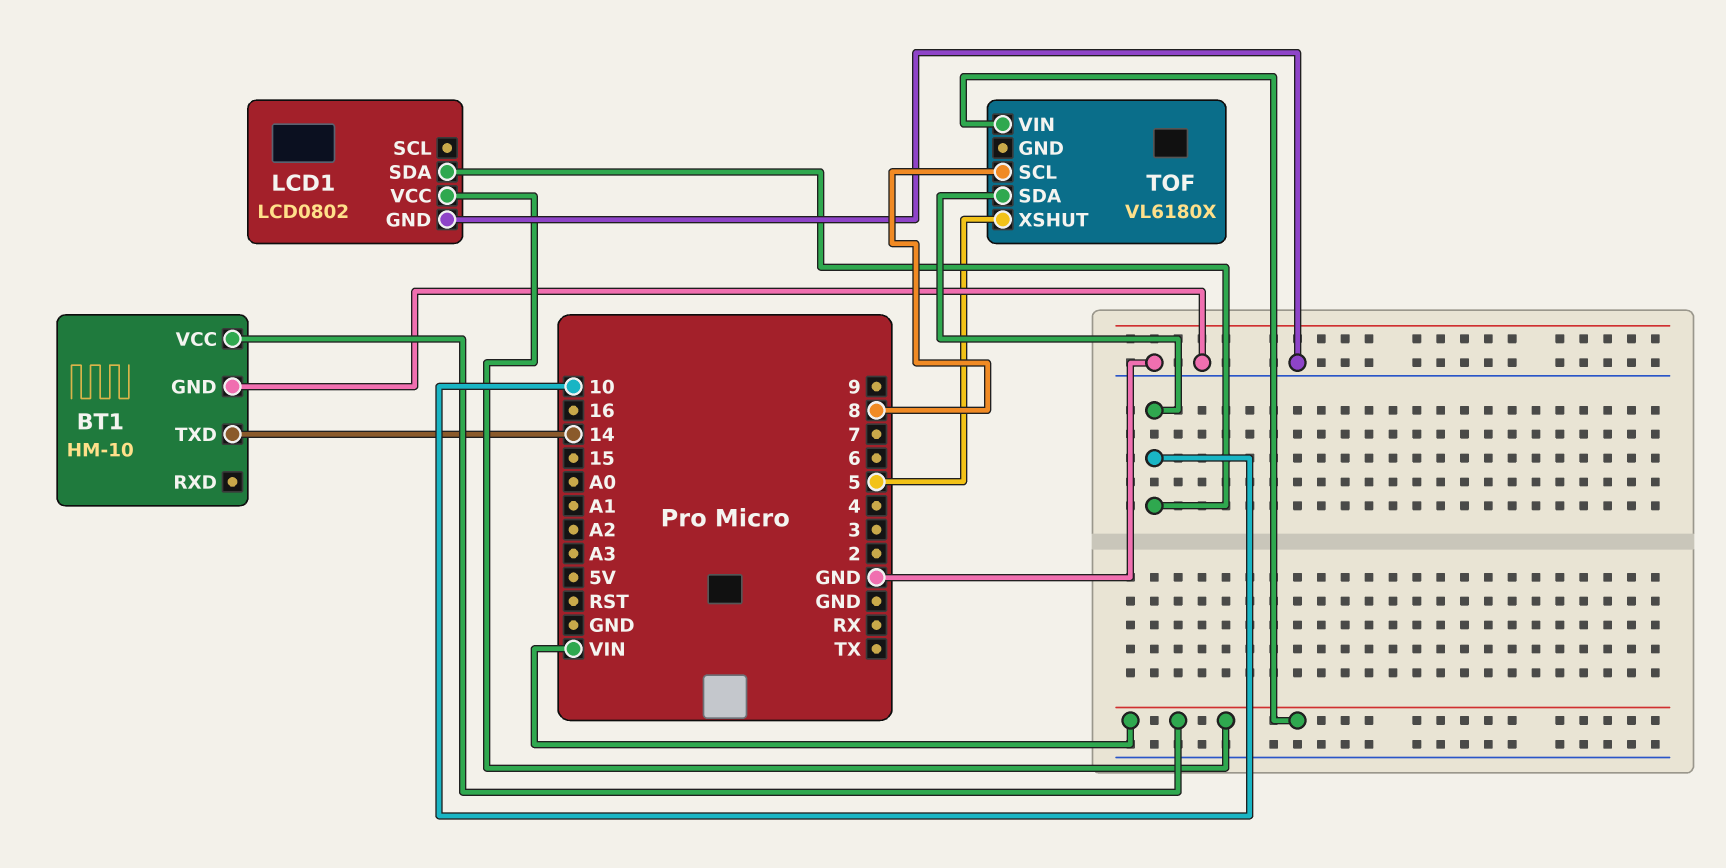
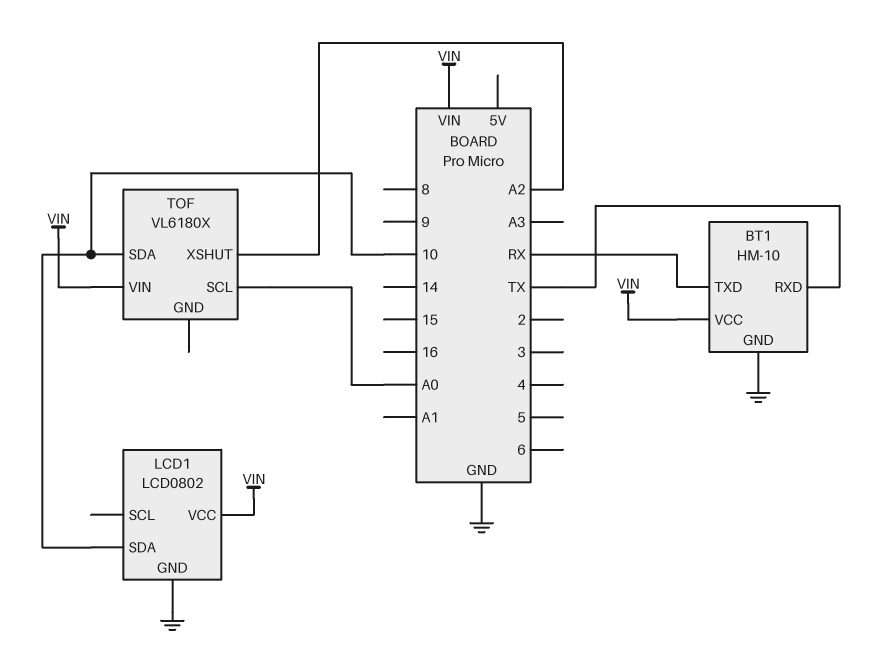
BT1 pin RXD: none -> TX
BT1 pin TXD: 14 -> RX
TOF pin SCL: 8 -> A0
TOF pin XSHUT: 5 -> A2

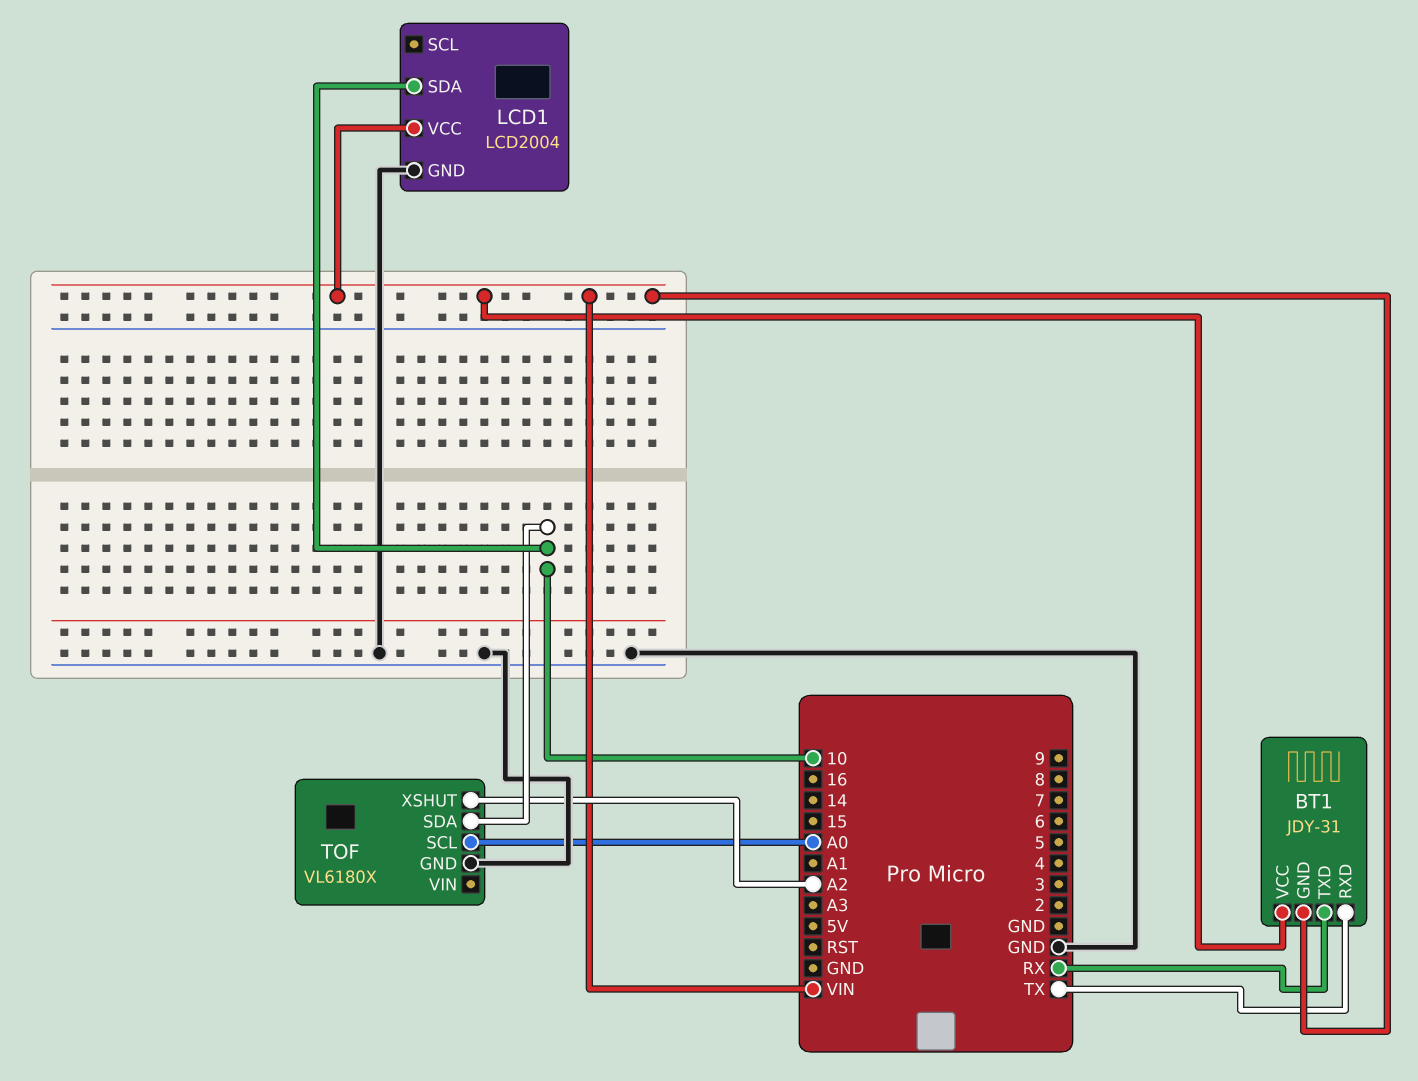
BT1: HM-10 -> JDY-31
BT1 pin GND: GND -> VIN
LCD1: LCD0802 -> LCD2004
TOF pin GND: none -> GND
TOF pin VIN: VIN -> none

Task directions: Retype the whole listing word for word. Skip the pictures.

Exercise output:
BT1 pin RXD: none -> TX
BT1 pin TXD: 14 -> RX
TOF pin SCL: 8 -> A0
TOF pin XSHUT: 5 -> A2

BT1: HM-10 -> JDY-31
BT1 pin GND: GND -> VIN
LCD1: LCD0802 -> LCD2004
TOF pin GND: none -> GND
TOF pin VIN: VIN -> none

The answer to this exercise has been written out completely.